■ **What this task involves**: May I please have every record restated word for word, with the images left out?

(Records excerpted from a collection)
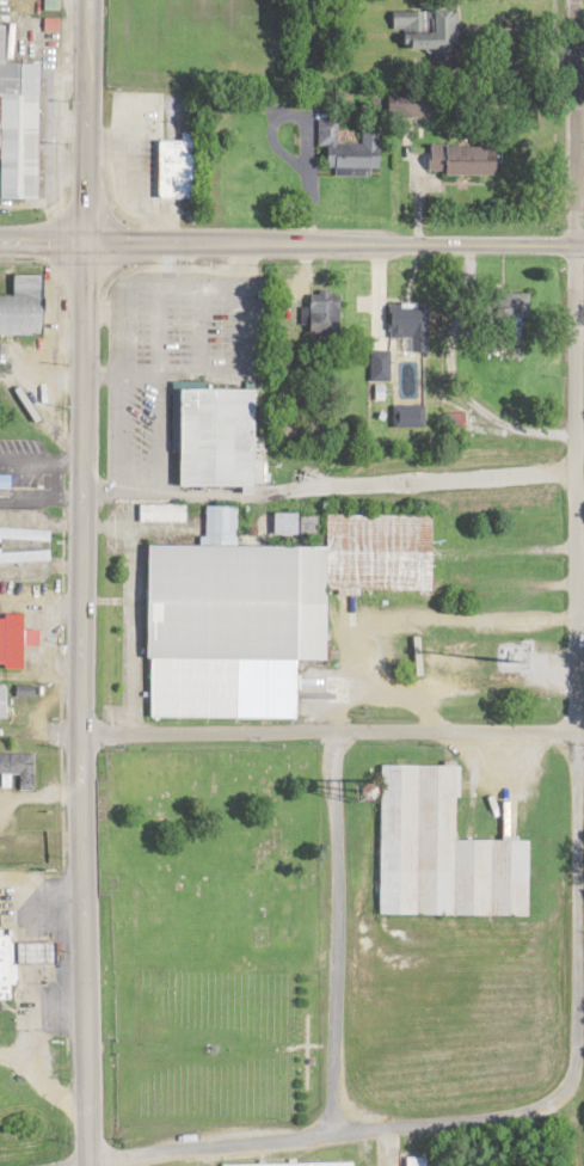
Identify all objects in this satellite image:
building: (433, 31)
building: (413, 107)
building: (20, 127)
building: (355, 152)
building: (465, 165)
building: (179, 173)
road: (41, 240)
road: (333, 240)
building: (27, 300)
building: (326, 318)
building: (415, 328)
building: (412, 421)
building: (221, 430)
building: (6, 485)
road: (570, 541)
building: (25, 549)
road: (77, 582)
building: (270, 604)
building: (16, 646)
road: (291, 730)
building: (20, 763)
building: (444, 844)
building: (44, 947)
building: (9, 962)
road: (300, 1132)
building: (411, 1158)
building: (291, 1159)
building: (402, 1159)

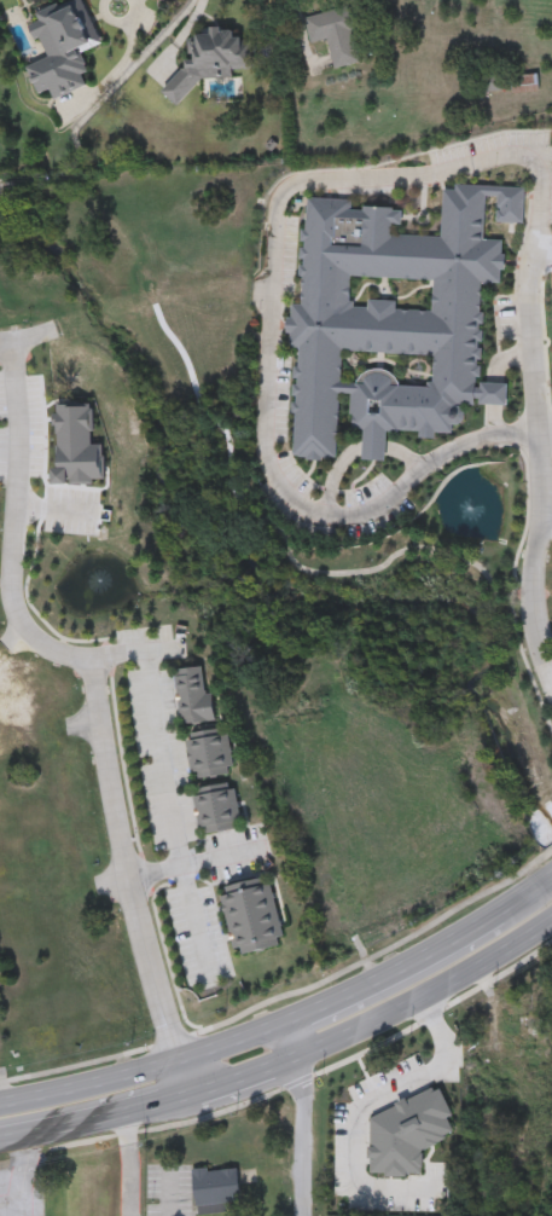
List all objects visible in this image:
building: (333, 36)
building: (63, 47)
road: (126, 56)
building: (209, 61)
building: (510, 83)
road: (275, 221)
parking lot: (534, 238)
road: (543, 250)
building: (394, 321)
road: (24, 337)
road: (494, 383)
parking lot: (271, 395)
road: (544, 431)
building: (77, 445)
road: (353, 452)
road: (54, 510)
parking lot: (72, 513)
road: (545, 522)
road: (287, 548)
road: (534, 558)
road: (161, 650)
road: (97, 699)
building: (193, 699)
building: (210, 755)
road: (160, 760)
parking lot: (180, 809)
building: (217, 810)
road: (220, 858)
road: (524, 892)
building: (252, 919)
road: (194, 921)
road: (397, 969)
road: (432, 992)
road: (287, 994)
road: (300, 1037)
road: (149, 1071)
road: (249, 1078)
road: (361, 1109)
road: (96, 1123)
road: (307, 1135)
road: (7, 1158)
road: (129, 1166)
road: (22, 1179)
building: (214, 1188)
road: (21, 1208)

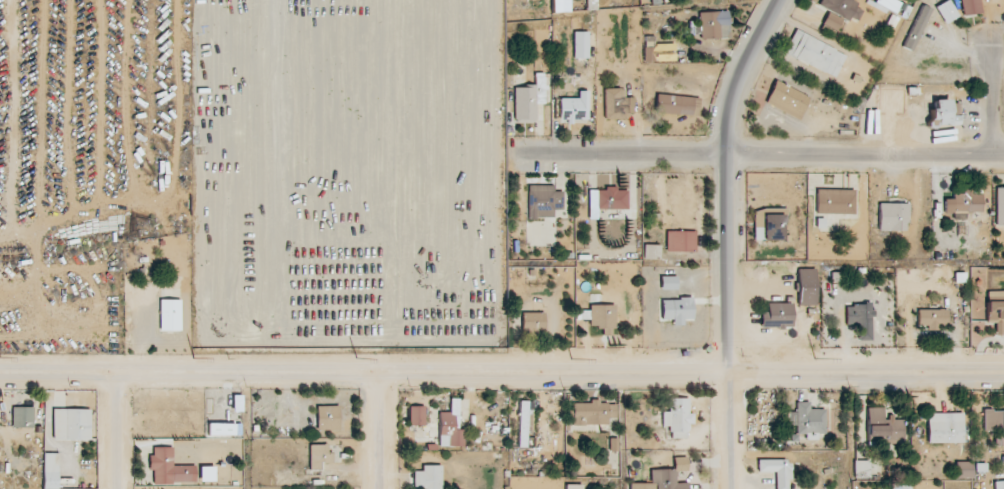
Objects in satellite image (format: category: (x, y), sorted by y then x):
building: (886, 5)
building: (968, 7)
building: (840, 9)
building: (945, 12)
building: (830, 22)
building: (712, 25)
building: (914, 28)
building: (578, 45)
building: (812, 54)
building: (527, 99)
building: (785, 100)
building: (614, 104)
road: (992, 104)
building: (675, 105)
building: (572, 108)
building: (942, 113)
road: (750, 157)
building: (606, 200)
building: (541, 202)
building: (833, 202)
building: (962, 202)
building: (998, 206)
building: (890, 217)
building: (767, 224)
road: (727, 239)
building: (678, 242)
building: (649, 252)
building: (804, 287)
building: (674, 309)
building: (994, 311)
building: (168, 315)
building: (775, 316)
building: (598, 317)
building: (856, 317)
building: (930, 319)
building: (531, 323)
road: (501, 373)
building: (590, 414)
building: (414, 416)
building: (21, 418)
building: (326, 418)
building: (676, 418)
building: (806, 421)
building: (69, 425)
building: (521, 425)
building: (881, 426)
building: (994, 426)
building: (448, 427)
building: (943, 428)
road: (114, 431)
road: (378, 431)
building: (317, 456)
building: (167, 468)
building: (859, 470)
building: (962, 470)
building: (49, 471)
building: (775, 471)
building: (667, 476)
building: (426, 478)
building: (998, 485)
building: (903, 486)
building: (571, 487)

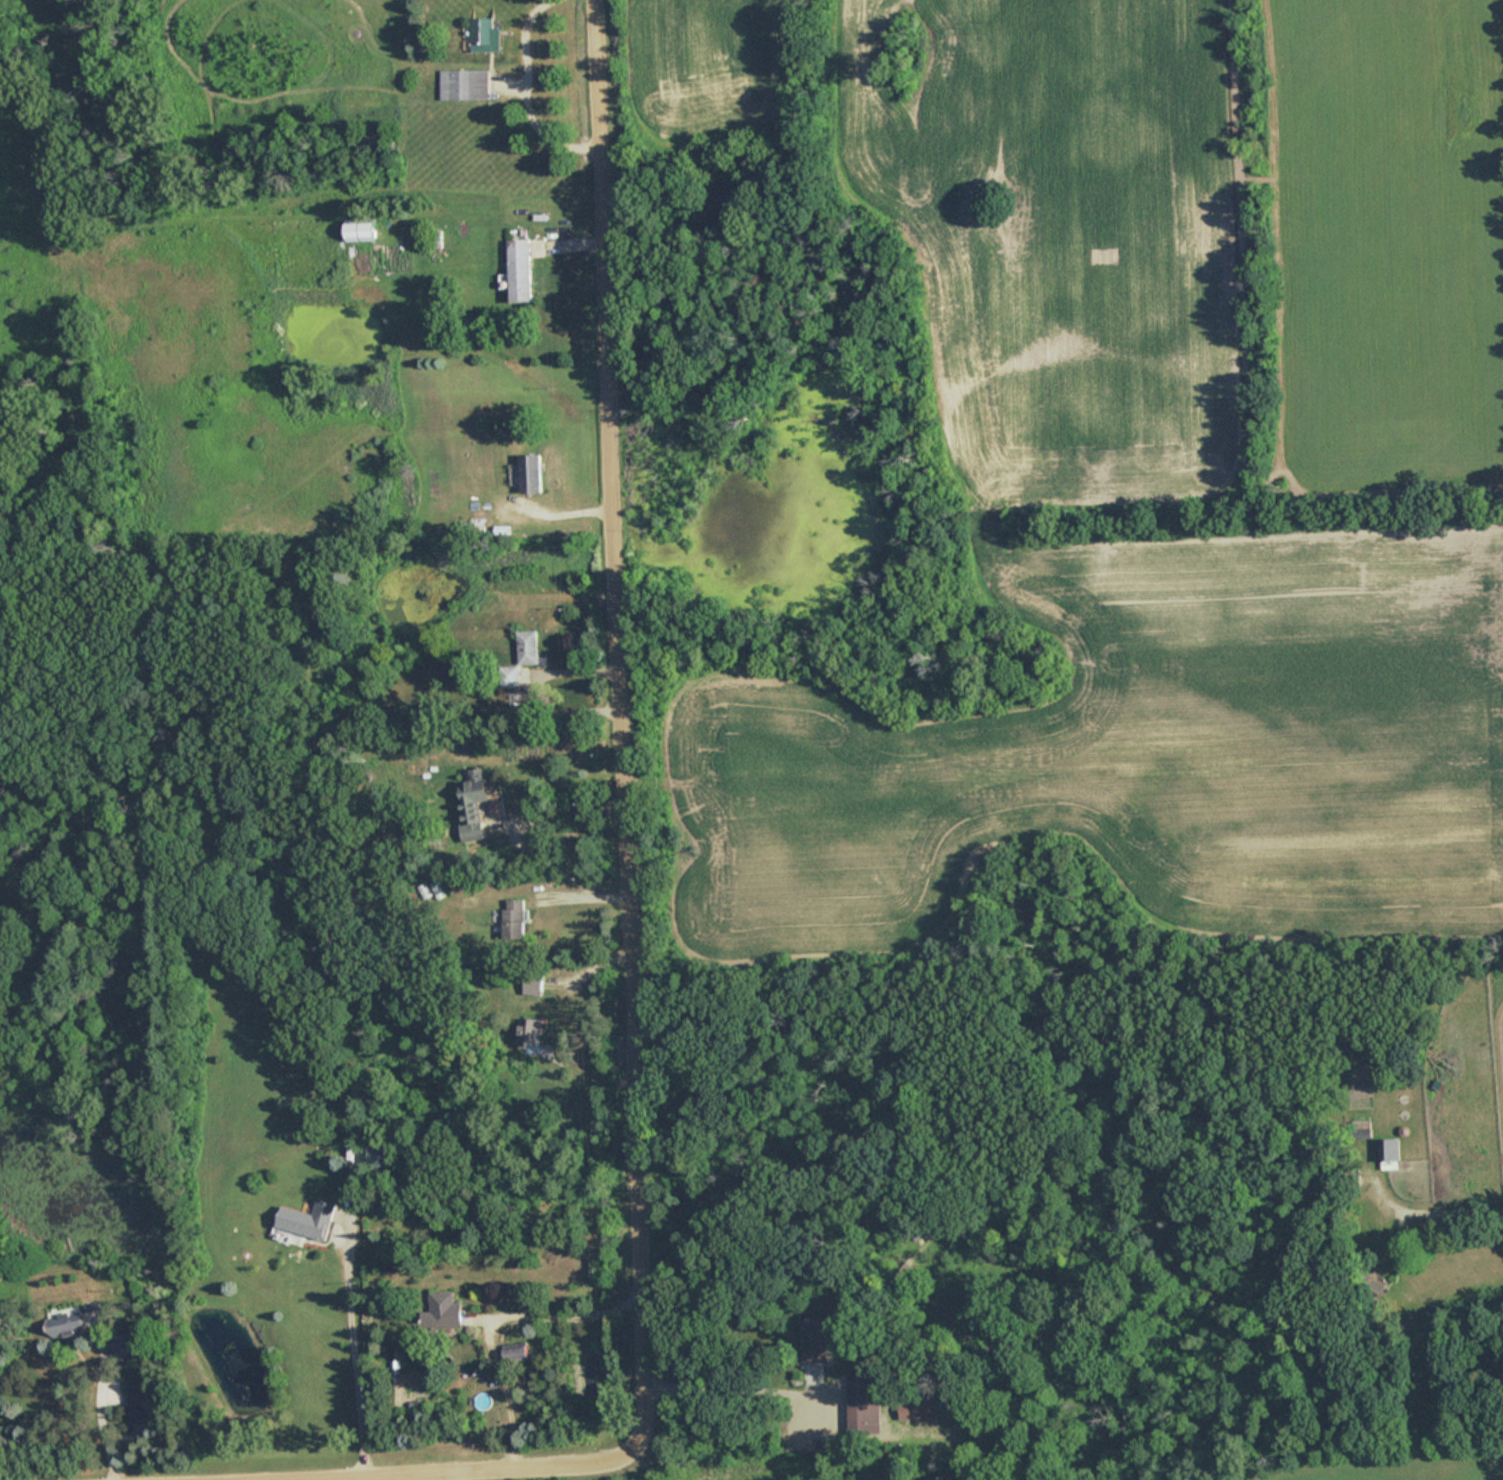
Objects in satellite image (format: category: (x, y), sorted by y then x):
building: (486, 36)
building: (464, 85)
road: (523, 97)
building: (359, 229)
building: (519, 270)
building: (531, 473)
building: (529, 647)
building: (512, 675)
building: (474, 799)
road: (573, 822)
road: (636, 998)
building: (531, 1031)
building: (1390, 1153)
building: (382, 1155)
road: (1447, 1213)
building: (306, 1220)
building: (443, 1312)
road: (497, 1316)
building: (77, 1319)
building: (817, 1340)
building: (129, 1343)
road: (355, 1349)
building: (517, 1355)
road: (735, 1392)
building: (863, 1404)
road: (101, 1406)
building: (137, 1408)
building: (916, 1409)
road: (193, 1478)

■ **The completed task**:
Identify all objects in this satellite image:
building: (433, 31)
building: (413, 107)
building: (20, 127)
building: (355, 152)
building: (465, 165)
building: (179, 173)
road: (41, 240)
road: (333, 240)
building: (27, 300)
building: (326, 318)
building: (415, 328)
building: (412, 421)
building: (221, 430)
building: (6, 485)
road: (570, 541)
building: (25, 549)
road: (77, 582)
building: (270, 604)
building: (16, 646)
road: (291, 730)
building: (20, 763)
building: (444, 844)
building: (44, 947)
building: (9, 962)
road: (300, 1132)
building: (411, 1158)
building: (291, 1159)
building: (402, 1159)

List all objects visible in this image:
building: (333, 36)
building: (63, 47)
road: (126, 56)
building: (209, 61)
building: (510, 83)
road: (275, 221)
parking lot: (534, 238)
road: (543, 250)
building: (394, 321)
road: (24, 337)
road: (494, 383)
parking lot: (271, 395)
road: (544, 431)
building: (77, 445)
road: (353, 452)
road: (54, 510)
parking lot: (72, 513)
road: (545, 522)
road: (287, 548)
road: (534, 558)
road: (161, 650)
road: (97, 699)
building: (193, 699)
building: (210, 755)
road: (160, 760)
parking lot: (180, 809)
building: (217, 810)
road: (220, 858)
road: (524, 892)
building: (252, 919)
road: (194, 921)
road: (397, 969)
road: (432, 992)
road: (287, 994)
road: (300, 1037)
road: (149, 1071)
road: (249, 1078)
road: (361, 1109)
road: (96, 1123)
road: (307, 1135)
road: (7, 1158)
road: (129, 1166)
road: (22, 1179)
building: (214, 1188)
road: (21, 1208)

Objects in satellite image (format: category: (x, y), sorted by y then x):
building: (886, 5)
building: (968, 7)
building: (840, 9)
building: (945, 12)
building: (830, 22)
building: (712, 25)
building: (914, 28)
building: (578, 45)
building: (812, 54)
building: (527, 99)
building: (785, 100)
building: (614, 104)
road: (992, 104)
building: (675, 105)
building: (572, 108)
building: (942, 113)
road: (750, 157)
building: (606, 200)
building: (541, 202)
building: (833, 202)
building: (962, 202)
building: (998, 206)
building: (890, 217)
building: (767, 224)
road: (727, 239)
building: (678, 242)
building: (649, 252)
building: (804, 287)
building: (674, 309)
building: (994, 311)
building: (168, 315)
building: (775, 316)
building: (598, 317)
building: (856, 317)
building: (930, 319)
building: (531, 323)
road: (501, 373)
building: (590, 414)
building: (414, 416)
building: (21, 418)
building: (326, 418)
building: (676, 418)
building: (806, 421)
building: (69, 425)
building: (521, 425)
building: (881, 426)
building: (994, 426)
building: (448, 427)
building: (943, 428)
road: (114, 431)
road: (378, 431)
building: (317, 456)
building: (167, 468)
building: (859, 470)
building: (962, 470)
building: (49, 471)
building: (775, 471)
building: (667, 476)
building: (426, 478)
building: (998, 485)
building: (903, 486)
building: (571, 487)

Objects in satellite image (format: category: (x, y), sorted by y then x):
building: (486, 36)
building: (464, 85)
road: (523, 97)
building: (359, 229)
building: (519, 270)
building: (531, 473)
building: (529, 647)
building: (512, 675)
building: (474, 799)
road: (573, 822)
road: (636, 998)
building: (531, 1031)
building: (1390, 1153)
building: (382, 1155)
road: (1447, 1213)
building: (306, 1220)
building: (443, 1312)
road: (497, 1316)
building: (77, 1319)
building: (817, 1340)
building: (129, 1343)
road: (355, 1349)
building: (517, 1355)
road: (735, 1392)
building: (863, 1404)
road: (101, 1406)
building: (137, 1408)
building: (916, 1409)
road: (193, 1478)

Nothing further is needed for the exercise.